** To be done **
Below, render each line of the material that names a clock as a row of a Markdown table with the columns Row and Line, numbering the rows in order and leaving out blank lines. Leave the pictures out.

** Materials provided **
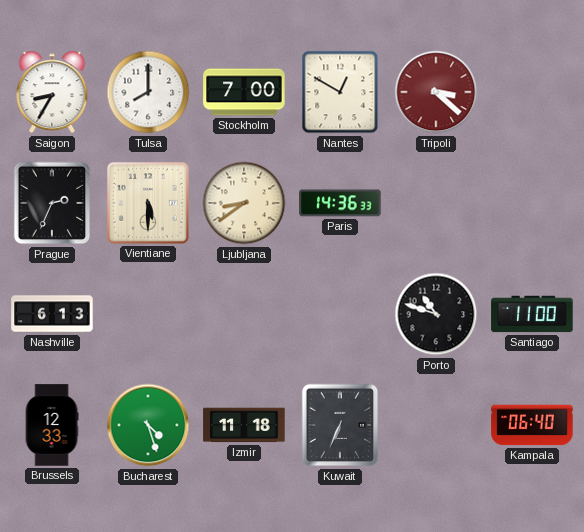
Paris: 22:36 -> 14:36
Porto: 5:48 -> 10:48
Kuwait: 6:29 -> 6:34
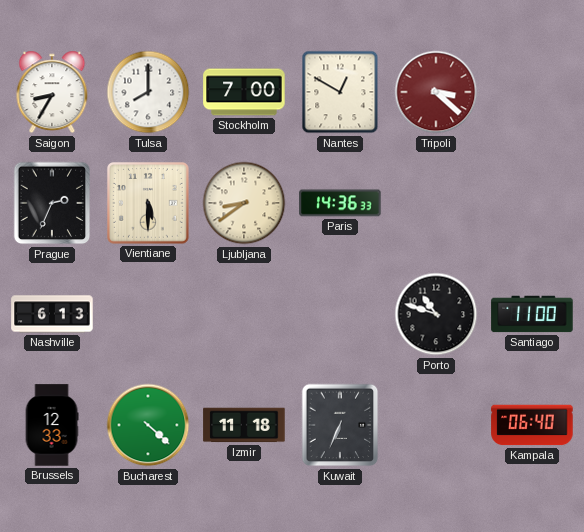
Bucharest: 4:27 -> 4:22
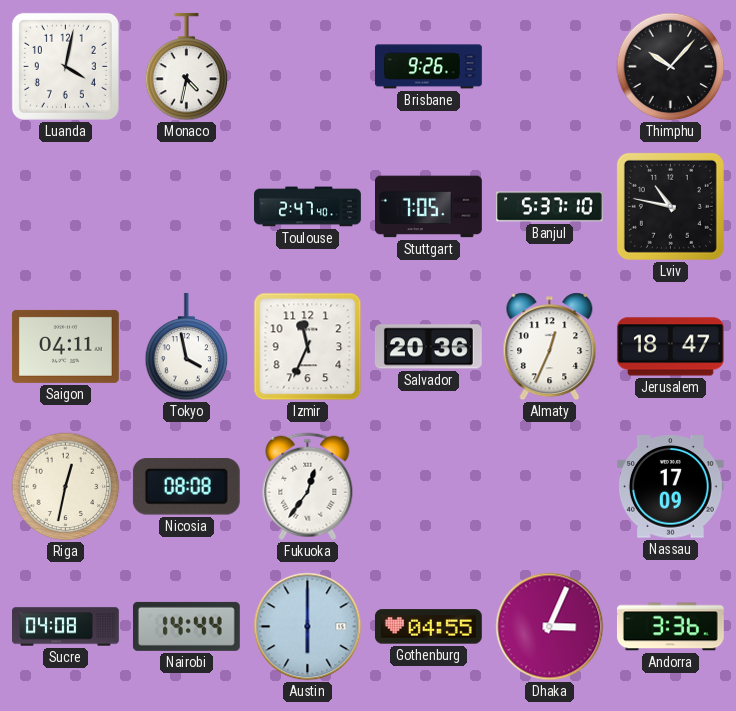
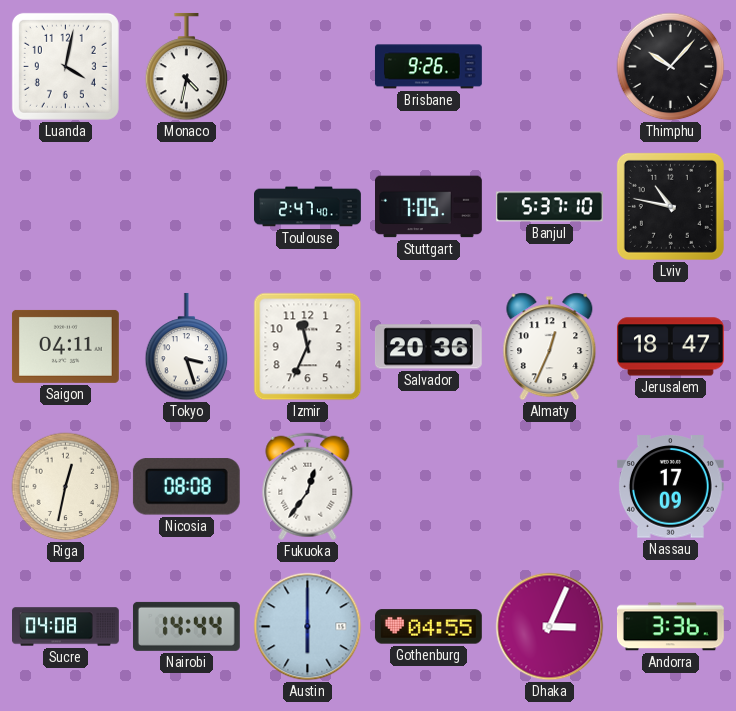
Tokyo: 3:58 -> 3:27
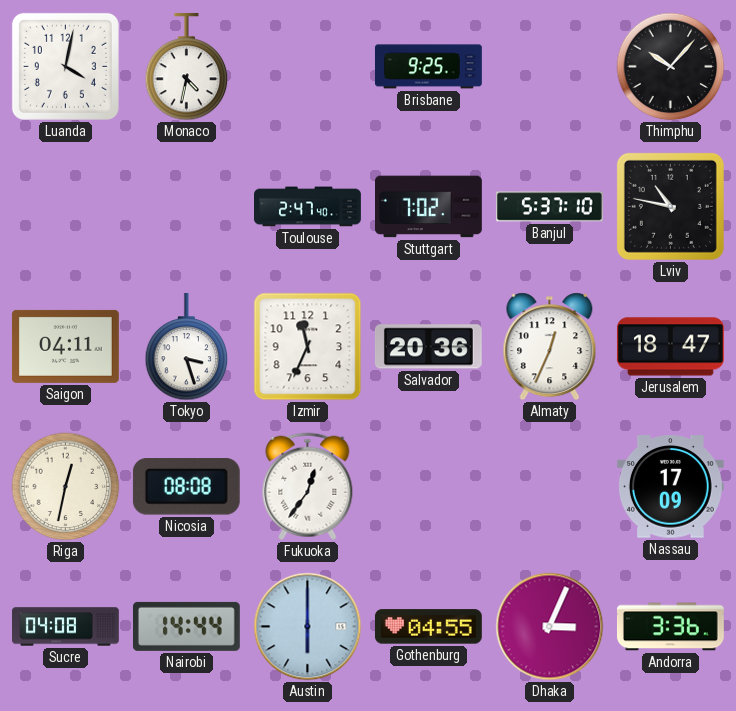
Brisbane: 9:26 -> 9:25
Stuttgart: 7:05 -> 7:02
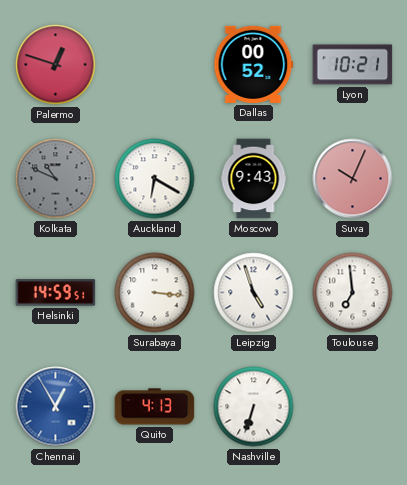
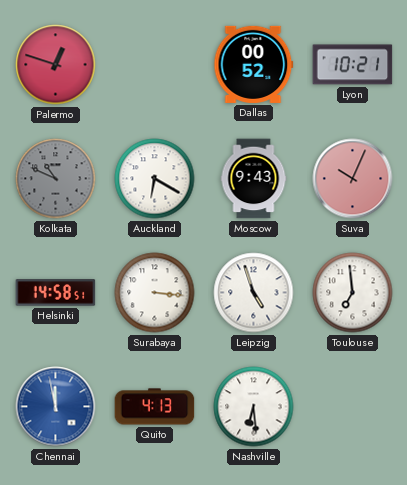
Helsinki: 14:59 -> 14:58
Chennai: 12:55 -> 11:58
Nashville: 6:33 -> 6:29
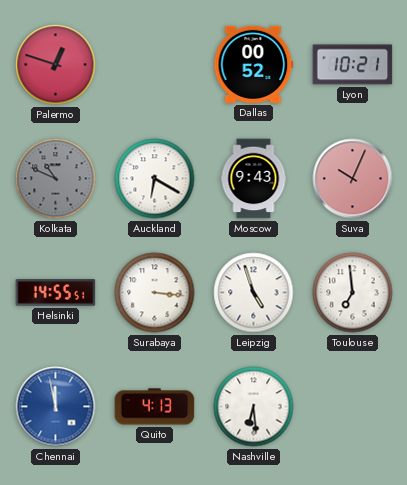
Helsinki: 14:58 -> 14:55
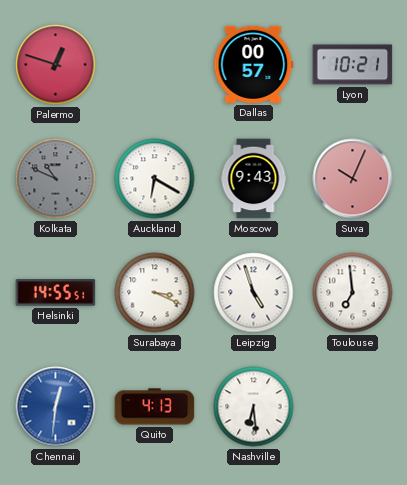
Dallas: 00:52 -> 00:57
Surabaya: 3:16 -> 3:19
Chennai: 11:58 -> 12:31
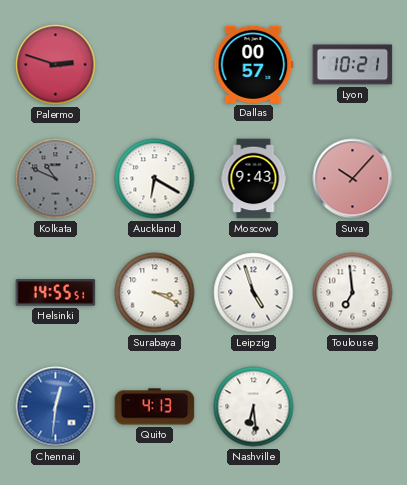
Palermo: 12:48 -> 2:48
Suva: 10:04 -> 10:07
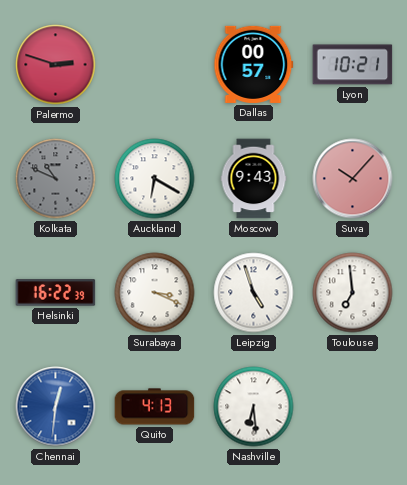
Helsinki: 14:55 -> 16:22
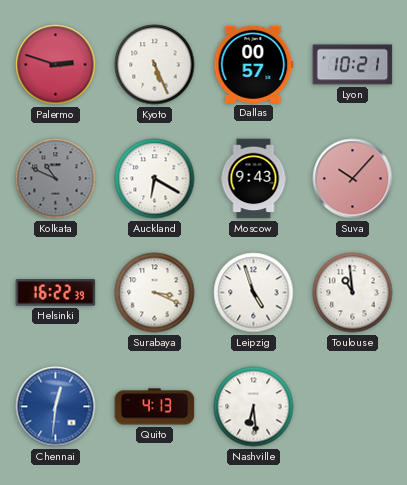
Kyoto: none -> 5:26
Toulouse: 6:59 -> 10:59
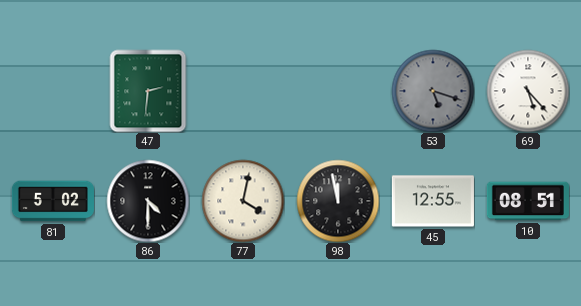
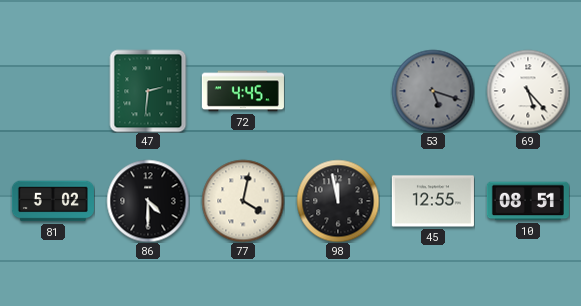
72: none -> 4:45
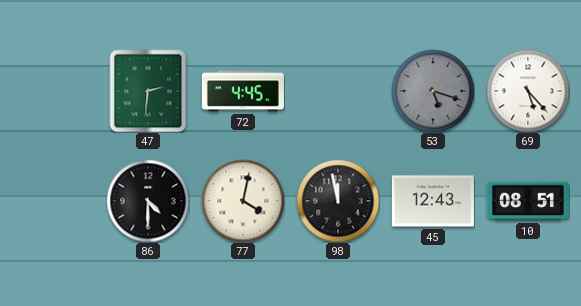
81: 5:02 -> none
45: 12:55 -> 12:43
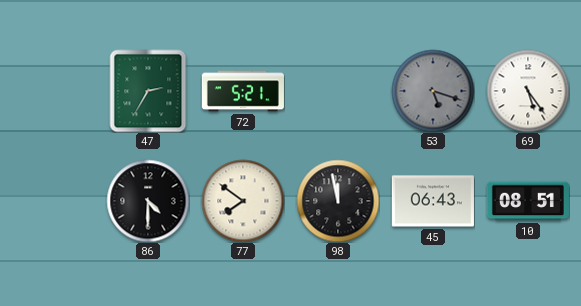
47: 2:31 -> 2:35
72: 4:45 -> 5:21
69: 5:23 -> 5:24
77: 4:02 -> 7:51
45: 12:43 -> 06:43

** The completed task **
| Row | Line |
|---|---|
| 1 | Paris: 22:36 -> 14:36 |
| 2 | Porto: 5:48 -> 10:48 |
| 3 | Kuwait: 6:29 -> 6:34 |
| 4 | Bucharest: 4:27 -> 4:22 |
| 5 | Tokyo: 3:58 -> 3:27 |
| 6 | Brisbane: 9:26 -> 9:25 |
| 7 | Stuttgart: 7:05 -> 7:02 |
| 8 | Helsinki: 14:59 -> 14:58 |
| 9 | Chennai: 12:55 -> 11:58 |
| 10 | Nashville: 6:33 -> 6:29 |
| 11 | Helsinki: 14:58 -> 14:55 |
| 12 | Dallas: 00:52 -> 00:57 |
| 13 | Surabaya: 3:16 -> 3:19 |
| 14 | Chennai: 11:58 -> 12:31 |
| 15 | Palermo: 12:48 -> 2:48 |
| 16 | Suva: 10:04 -> 10:07 |
| 17 | Helsinki: 14:55 -> 16:22 |
| 18 | Kyoto: none -> 5:26 |
| 19 | Toulouse: 6:59 -> 10:59 |
| 20 | 72: none -> 4:45 |
| 21 | 81: 5:02 -> none |
| 22 | 45: 12:55 -> 12:43 |
| 23 | 47: 2:31 -> 2:35 |
| 24 | 72: 4:45 -> 5:21 |
| 25 | 69: 5:23 -> 5:24 |
| 26 | 77: 4:02 -> 7:51 |
| 27 | 45: 12:43 -> 06:43 |